WHAT IS REQUIRED. An exact transcription of all the data is required; the pictures are to be left out.

======== DATA PROVIDED

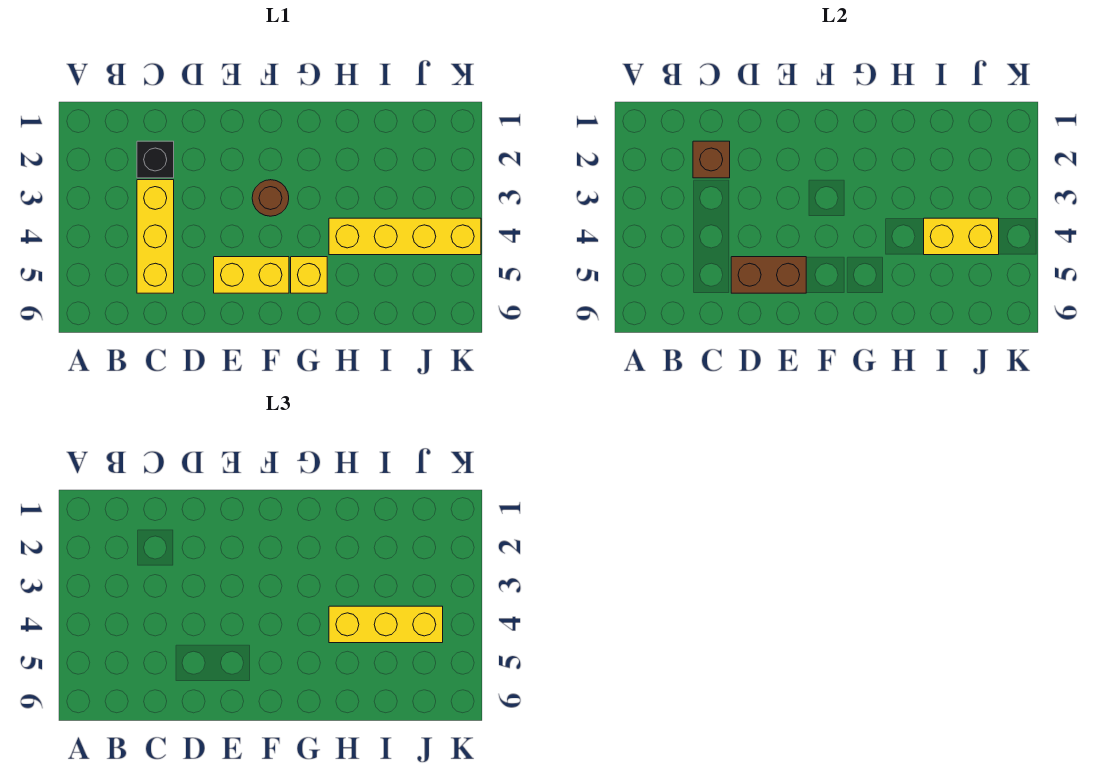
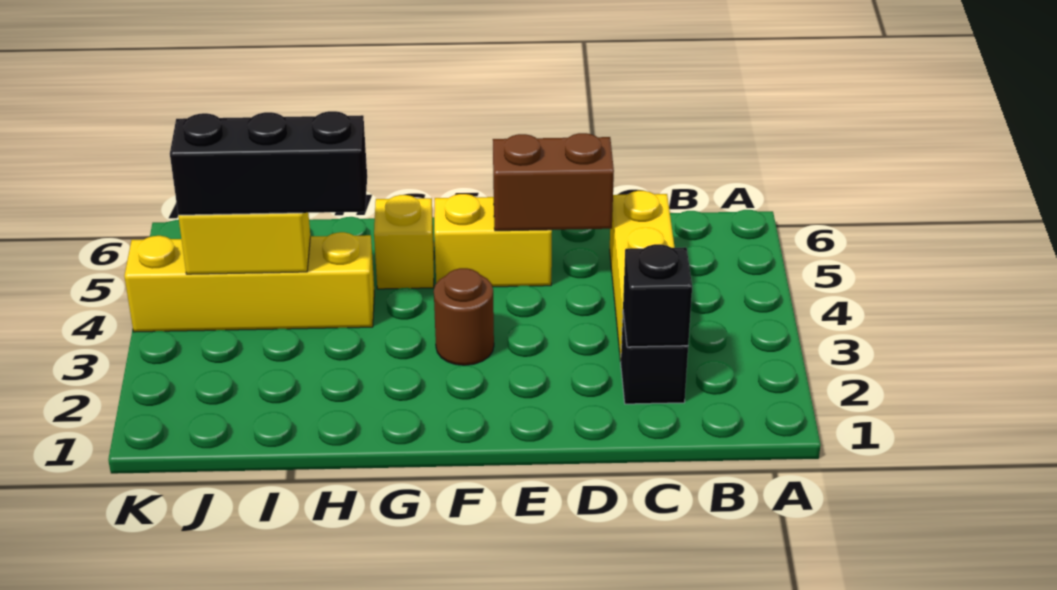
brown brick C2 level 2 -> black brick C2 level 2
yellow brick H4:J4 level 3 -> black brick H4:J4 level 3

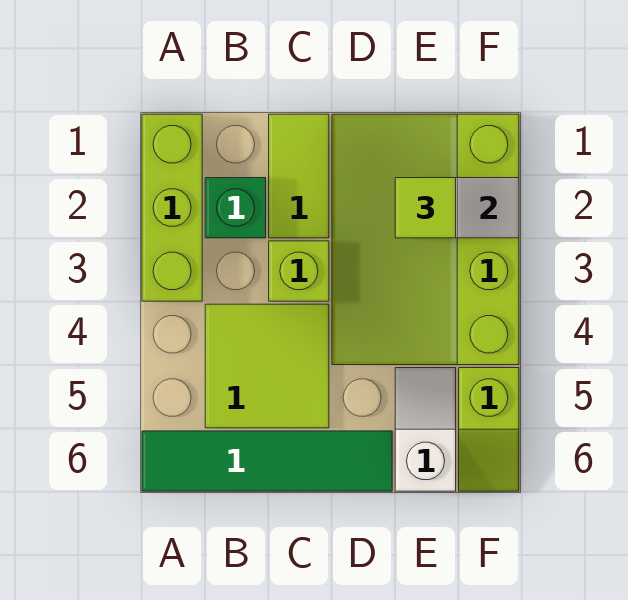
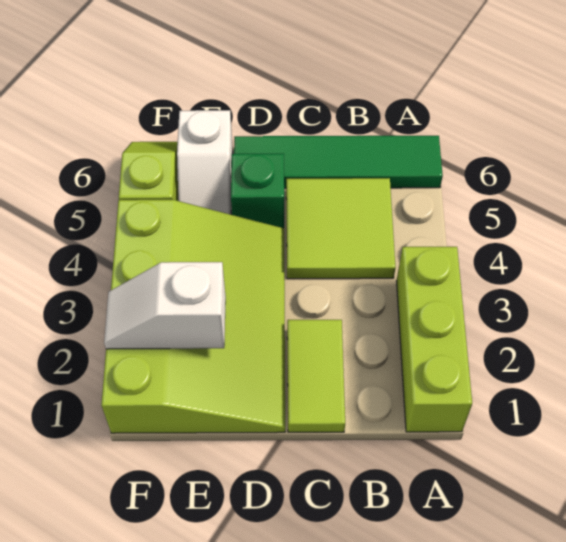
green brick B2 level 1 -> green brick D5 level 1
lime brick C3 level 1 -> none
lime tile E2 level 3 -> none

================

TASK RESPONSE.
brown brick C2 level 2 -> black brick C2 level 2
yellow brick H4:J4 level 3 -> black brick H4:J4 level 3

green brick B2 level 1 -> green brick D5 level 1
lime brick C3 level 1 -> none
lime tile E2 level 3 -> none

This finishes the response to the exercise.